- Problem requirements
Could you output each line below exactly as it appears, excluding any pictures?

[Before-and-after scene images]
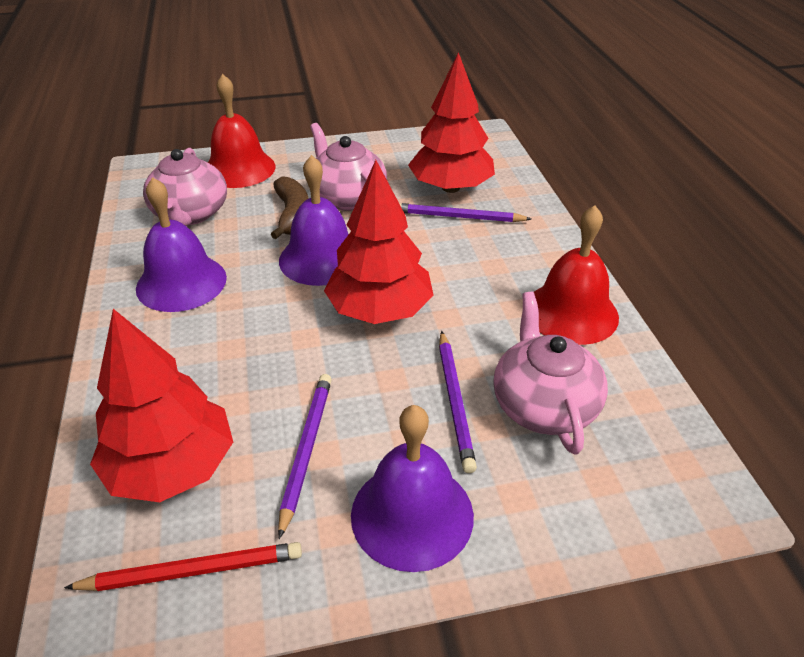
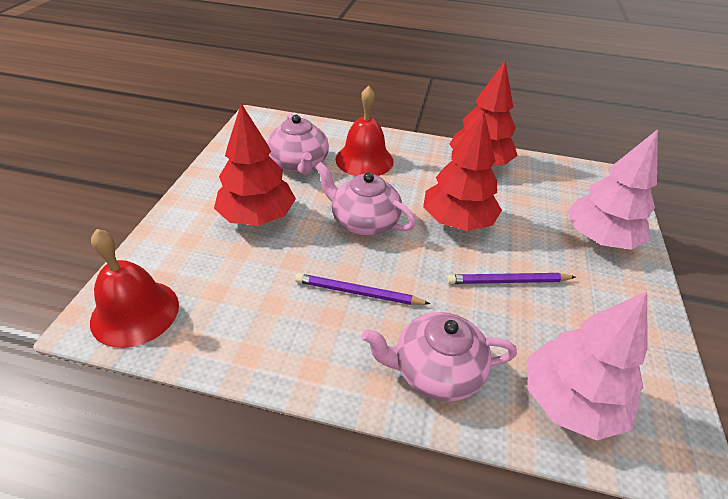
brown banana: 1 -> 0
pink tree: 0 -> 2
purple bell: 3 -> 0
purple pencil: 3 -> 2
red pencil: 1 -> 0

- Reply to the exercise
brown banana: 1 -> 0
pink tree: 0 -> 2
purple bell: 3 -> 0
purple pencil: 3 -> 2
red pencil: 1 -> 0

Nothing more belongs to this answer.